**Exercise directions**
Lift every line from the entries that includes the word "grey".

**Source information**
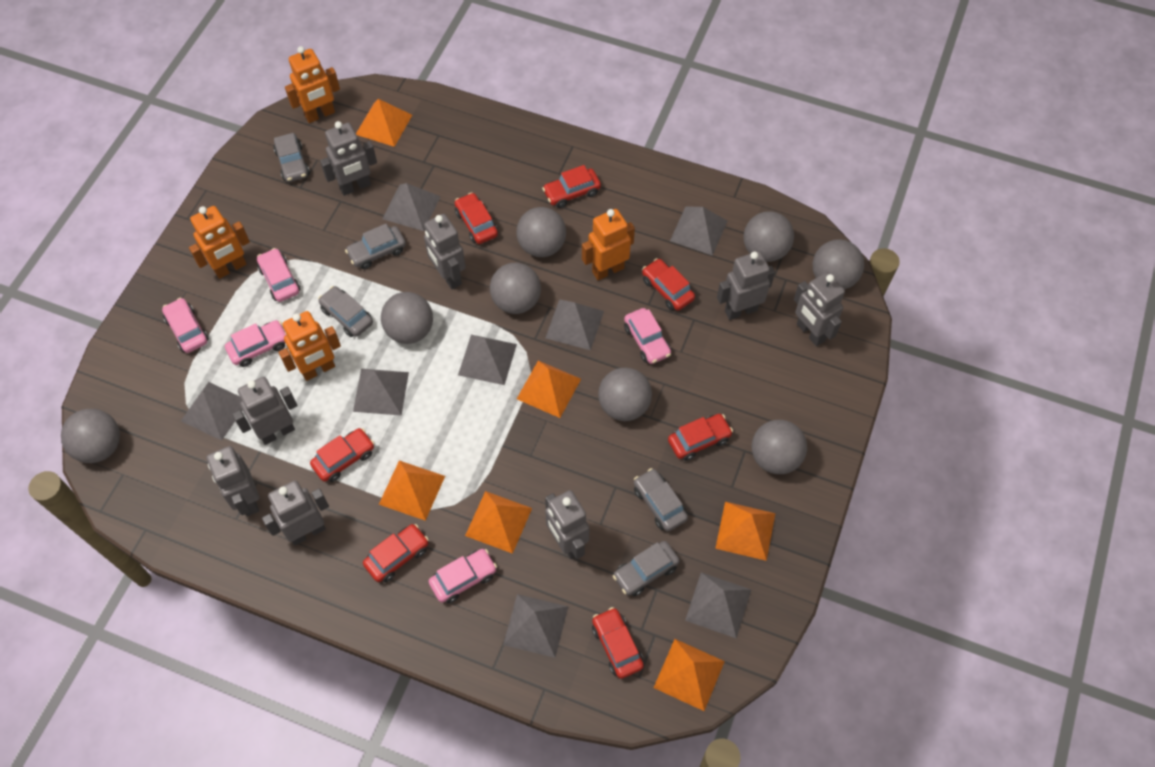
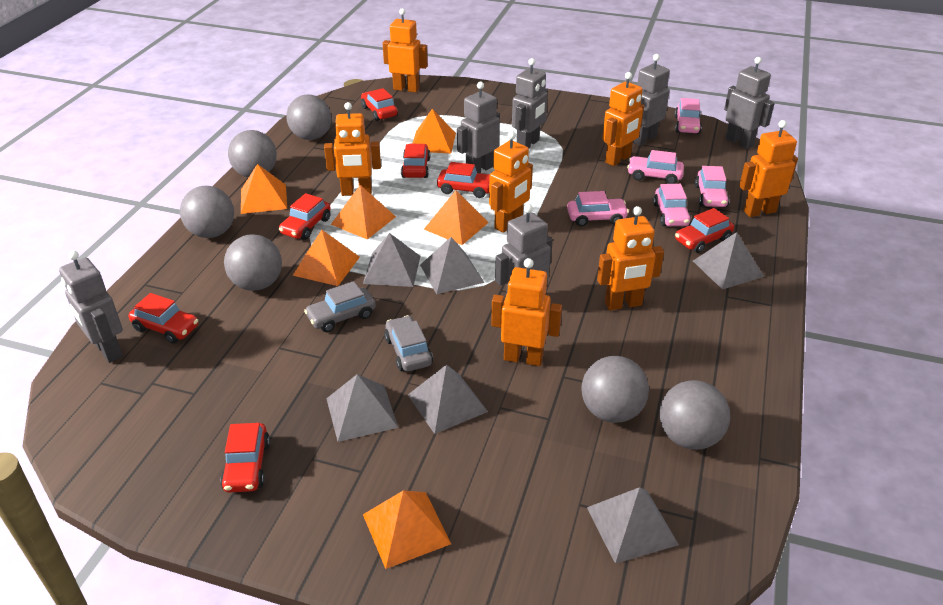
grey ball: 8 -> 6
grey car: 5 -> 2
grey pyramid: 8 -> 6
grey robot: 8 -> 6
orange robot: 4 -> 7

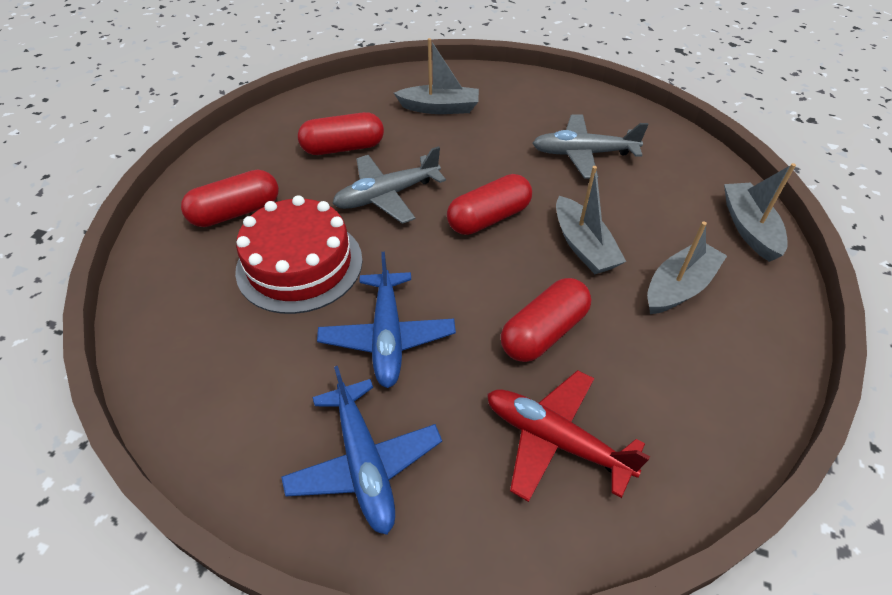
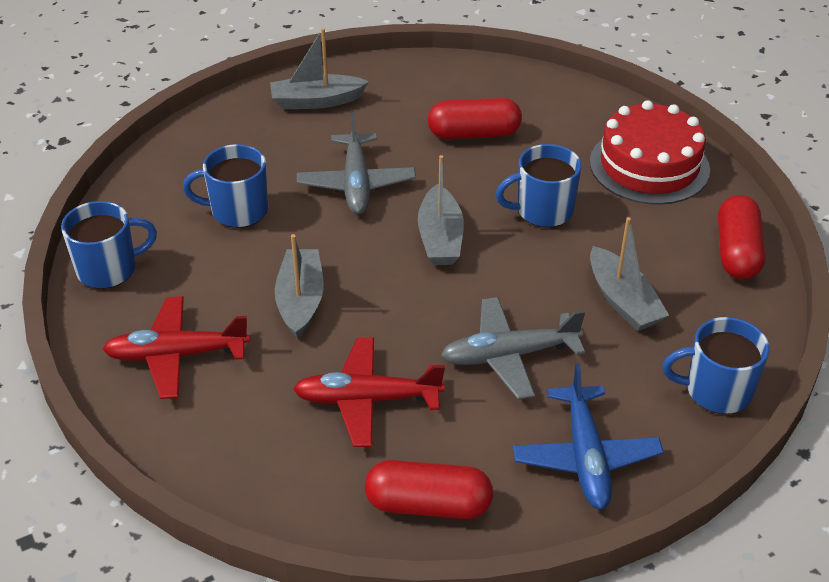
blue mug: 0 -> 4
blue plane: 2 -> 1
red capsule: 4 -> 3
red plane: 1 -> 2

**Result**
grey ball: 8 -> 6
grey car: 5 -> 2
grey pyramid: 8 -> 6
grey robot: 8 -> 6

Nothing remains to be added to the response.